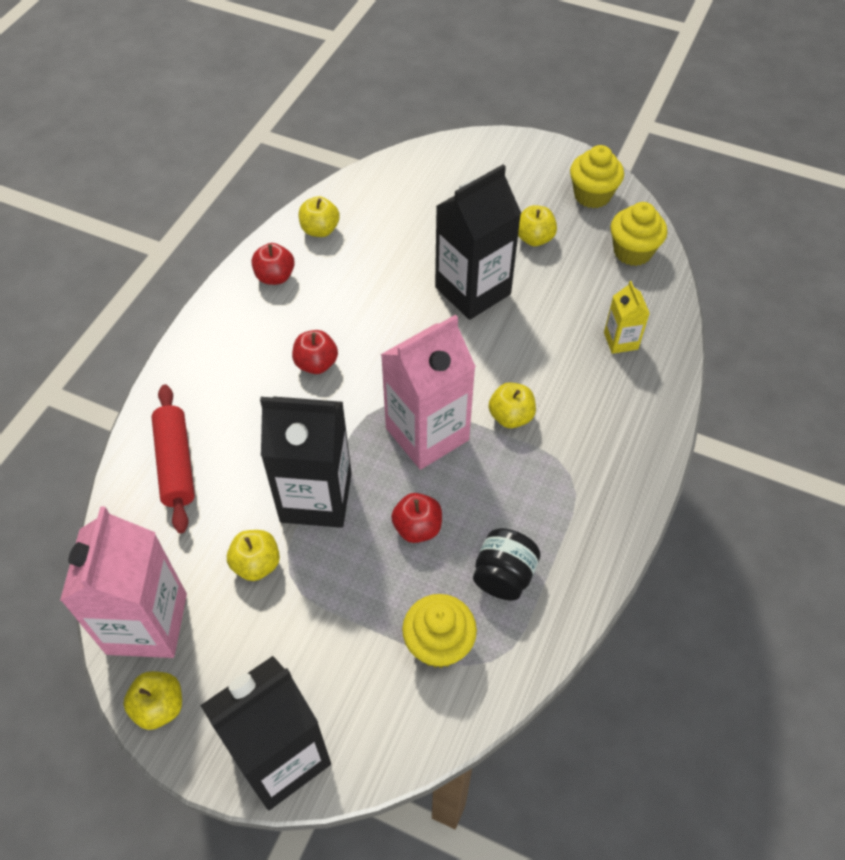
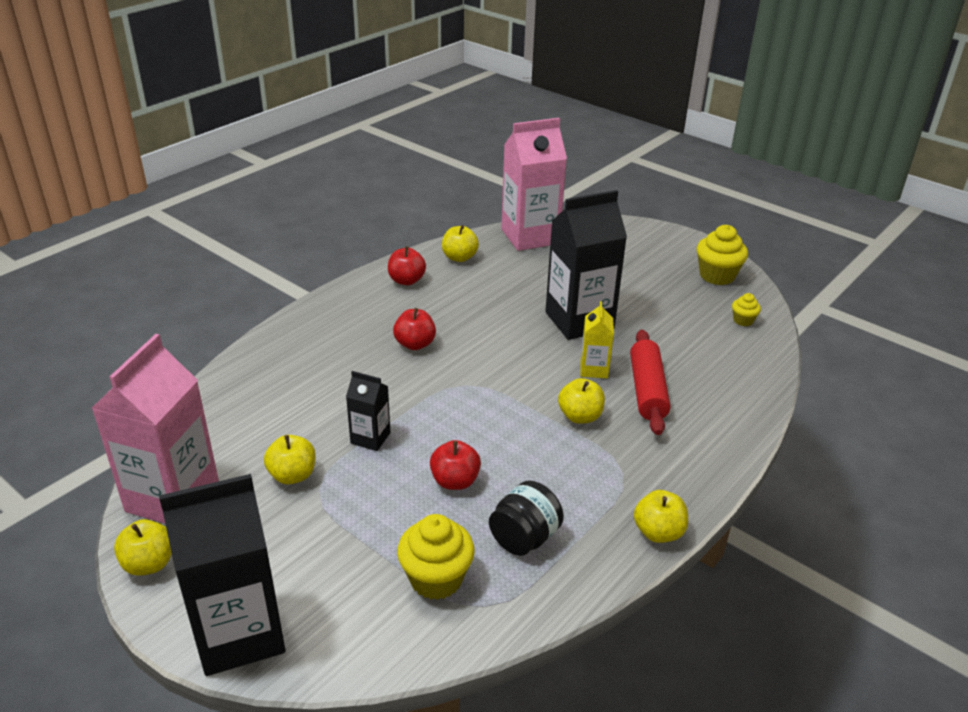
camera: 15 degrees right, 20 degrees down
red rolling pin [151,384,195,533] -> red rolling pin moved to [630,330,670,435]
black carton [260,397,352,528] -> black carton [346,371,390,451], size x0.49
pink carton [381,315,476,470] -> pink carton moved to [501,118,567,251]
yellow apple [518,205,557,246] -> yellow apple moved to [634,490,688,543]
yellow carton [604,281,650,354] -> yellow carton moved to [581,301,614,378]
yellow cupcake [610,202,667,266] -> yellow cupcake [732,293,761,326], size x0.53

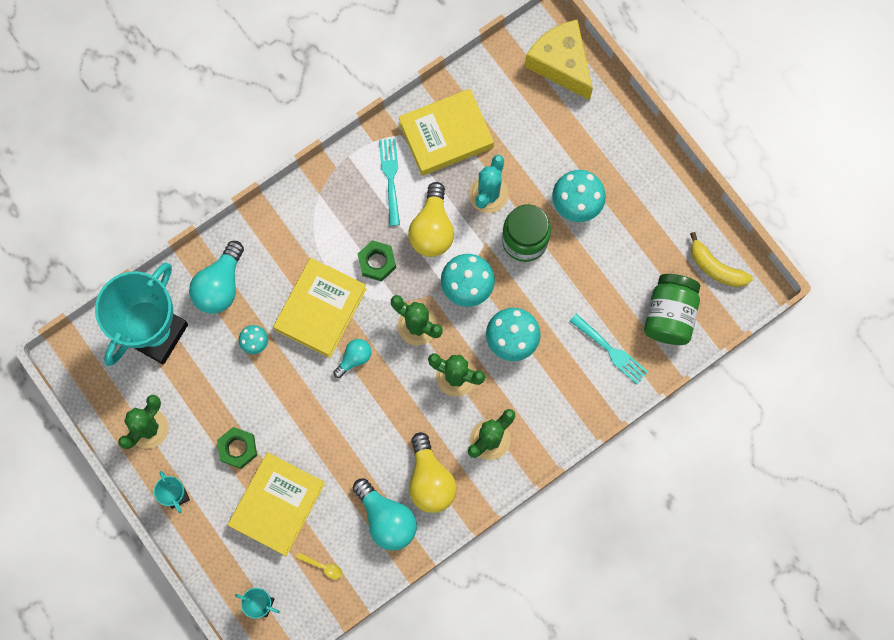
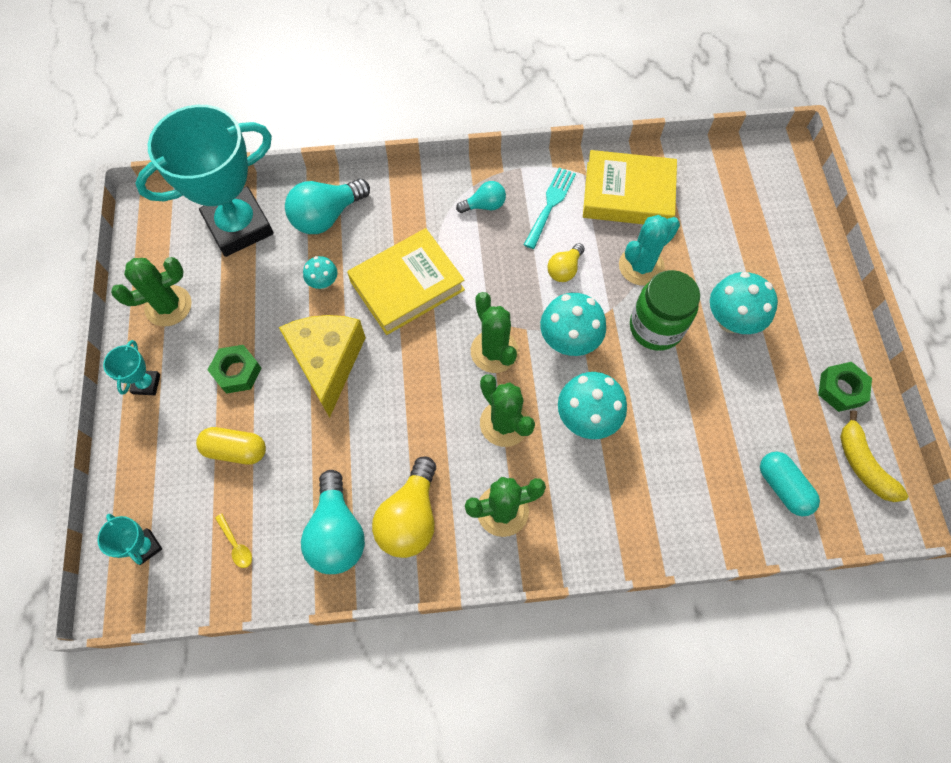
camera: 30 degrees right, 10 degrees down
yellow book [228,452,325,556] -> yellow capsule [196,427,266,465]
turquoise light bulb [333,339,371,378] -> turquoise light bulb moved to [456,181,506,213]
green nut [358,240,396,281] -> green nut moved to [818,362,872,412]
yellow light bulb [408,182,454,257] -> yellow light bulb [547,243,585,282], size x0.57
yellow cheese [525,19,593,100] -> yellow cheese moved to [279,315,366,418]
turquoise fork [570,314,648,384] -> none
green jar [644,274,700,345] -> turquoise capsule [760,452,820,516]

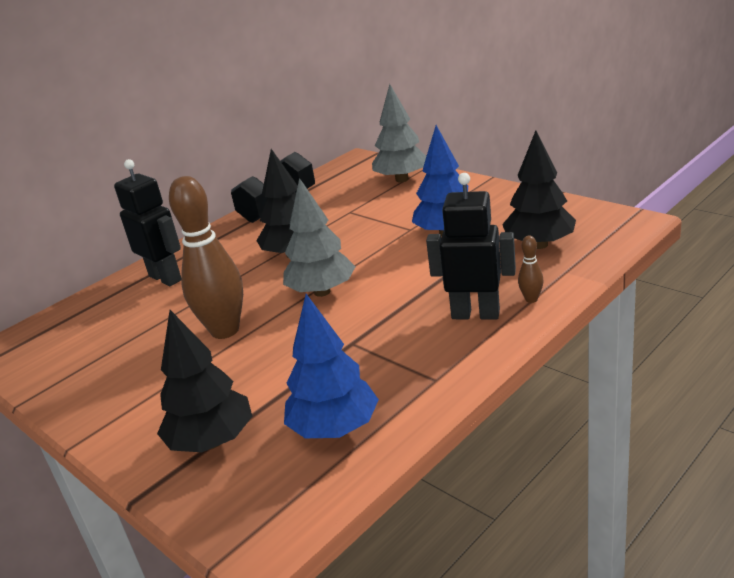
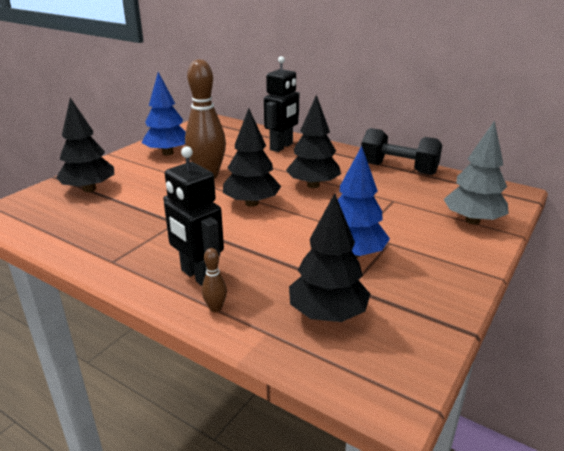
camera: 75 degrees right, 0 degrees up
grey tree [283,178,356,297] -> black tree [223,108,281,207]
blue tree [284,294,379,438] -> blue tree moved to [142,72,186,155]
black robot [426,173,516,320] -> black robot turned 135 degrees clockwise [163,146,224,286]

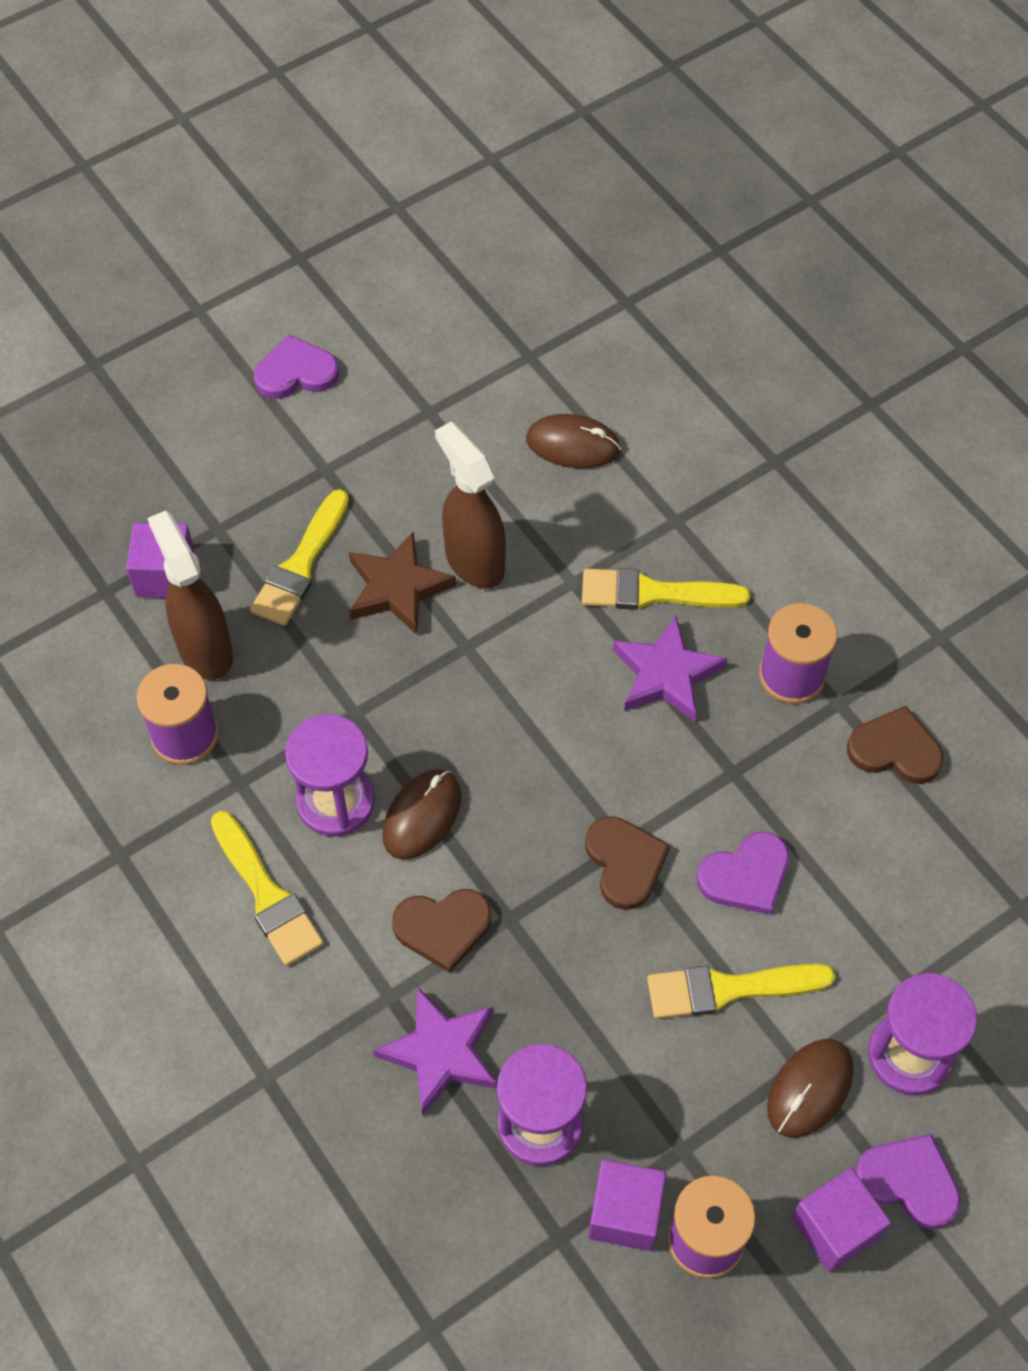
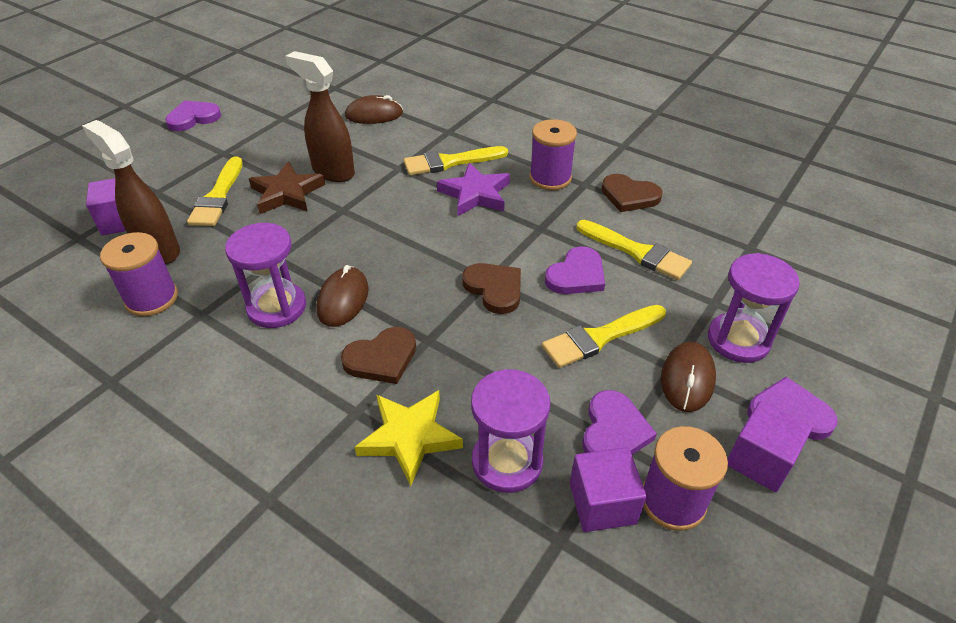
camera: 20 degrees left, 15 degrees down
yellow brush [211,811,324,966] -> yellow brush moved to [576,220,692,280]
purple star [373,988,497,1116] -> yellow star [355,390,463,486]
brown heart [847,706,944,784] -> brown heart turned 150 degrees counterclockwise [601,174,663,212]
none -> purple heart [582,390,657,455]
■ ■ ■
• **EXERCISE DETAILS**
Could you set down verbatim the lines from the beginning of the entries above through the line containing "camera: 30 degrees right, 10 degrees down", both included, leaving out the pictures?

• **RESULT OF THE TASK**
camera: 15 degrees right, 20 degrees down
red rolling pin [151,384,195,533] -> red rolling pin moved to [630,330,670,435]
black carton [260,397,352,528] -> black carton [346,371,390,451], size x0.49
pink carton [381,315,476,470] -> pink carton moved to [501,118,567,251]
yellow apple [518,205,557,246] -> yellow apple moved to [634,490,688,543]
yellow carton [604,281,650,354] -> yellow carton moved to [581,301,614,378]
yellow cupcake [610,202,667,266] -> yellow cupcake [732,293,761,326], size x0.53

camera: 30 degrees right, 10 degrees down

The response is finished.